[Dataset entries]
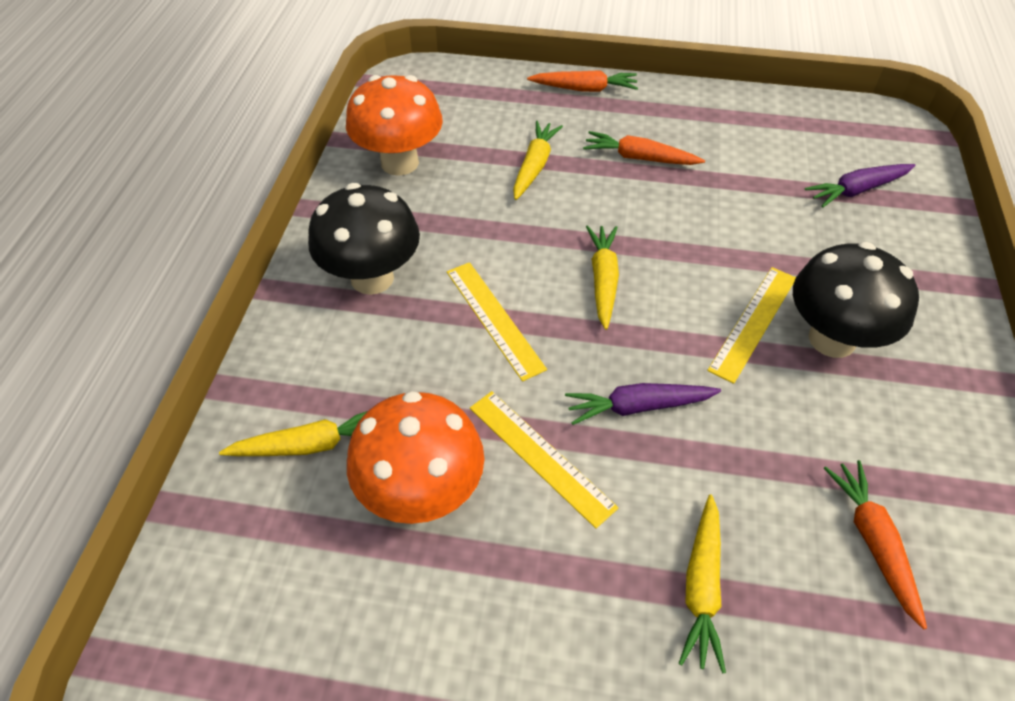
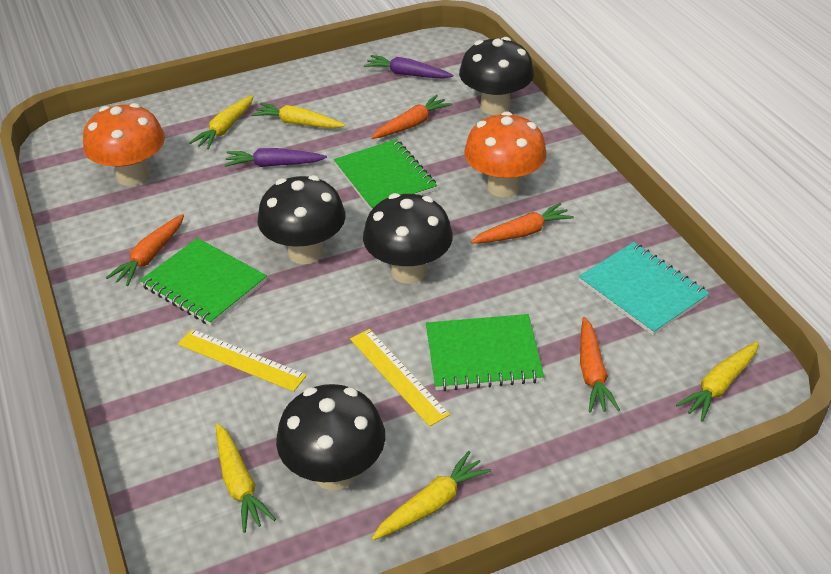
black mushroom: 2 -> 4
green notebook: 0 -> 3
orange carrot: 3 -> 4
turquoise notebook: 0 -> 1
yellow carrot: 4 -> 5
yellow ruler: 3 -> 2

# WORK REQUEST
Only the lines from the one containing "orange carrot: 3 -> 4" through the end of the data above are wanted, both ends included; restate them word for word.

# SOLUTION TO THIS EXERCISE
orange carrot: 3 -> 4
turquoise notebook: 0 -> 1
yellow carrot: 4 -> 5
yellow ruler: 3 -> 2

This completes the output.